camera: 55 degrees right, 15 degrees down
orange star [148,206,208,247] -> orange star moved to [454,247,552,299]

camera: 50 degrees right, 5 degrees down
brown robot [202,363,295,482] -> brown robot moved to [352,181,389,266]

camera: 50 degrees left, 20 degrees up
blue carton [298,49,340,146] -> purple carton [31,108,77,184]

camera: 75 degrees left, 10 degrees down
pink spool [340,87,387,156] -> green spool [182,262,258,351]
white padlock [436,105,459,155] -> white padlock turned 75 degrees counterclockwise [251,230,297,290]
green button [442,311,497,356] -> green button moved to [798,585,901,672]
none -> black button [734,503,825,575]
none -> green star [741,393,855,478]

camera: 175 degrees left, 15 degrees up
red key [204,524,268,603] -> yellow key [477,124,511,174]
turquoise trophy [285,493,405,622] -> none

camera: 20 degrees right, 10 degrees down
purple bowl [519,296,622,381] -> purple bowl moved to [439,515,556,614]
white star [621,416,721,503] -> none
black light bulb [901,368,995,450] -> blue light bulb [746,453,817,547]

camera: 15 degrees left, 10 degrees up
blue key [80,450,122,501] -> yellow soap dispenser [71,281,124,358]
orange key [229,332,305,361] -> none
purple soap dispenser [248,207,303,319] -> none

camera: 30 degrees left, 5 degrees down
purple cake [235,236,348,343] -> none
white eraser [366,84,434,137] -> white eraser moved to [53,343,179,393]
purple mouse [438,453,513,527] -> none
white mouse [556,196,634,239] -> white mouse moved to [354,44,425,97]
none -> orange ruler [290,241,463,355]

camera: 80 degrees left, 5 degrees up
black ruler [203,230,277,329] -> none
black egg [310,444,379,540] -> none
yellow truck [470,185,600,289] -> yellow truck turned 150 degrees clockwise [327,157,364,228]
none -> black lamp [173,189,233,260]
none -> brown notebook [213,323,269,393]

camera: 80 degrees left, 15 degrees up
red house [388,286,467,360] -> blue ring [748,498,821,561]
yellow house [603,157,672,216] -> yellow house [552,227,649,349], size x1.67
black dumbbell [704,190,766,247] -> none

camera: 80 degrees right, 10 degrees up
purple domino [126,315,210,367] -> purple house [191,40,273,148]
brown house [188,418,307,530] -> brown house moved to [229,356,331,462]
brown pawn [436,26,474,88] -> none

:::::

Your answer must be one number: how many lines of the entries hold the string "mouse".

Answer to the problem: 2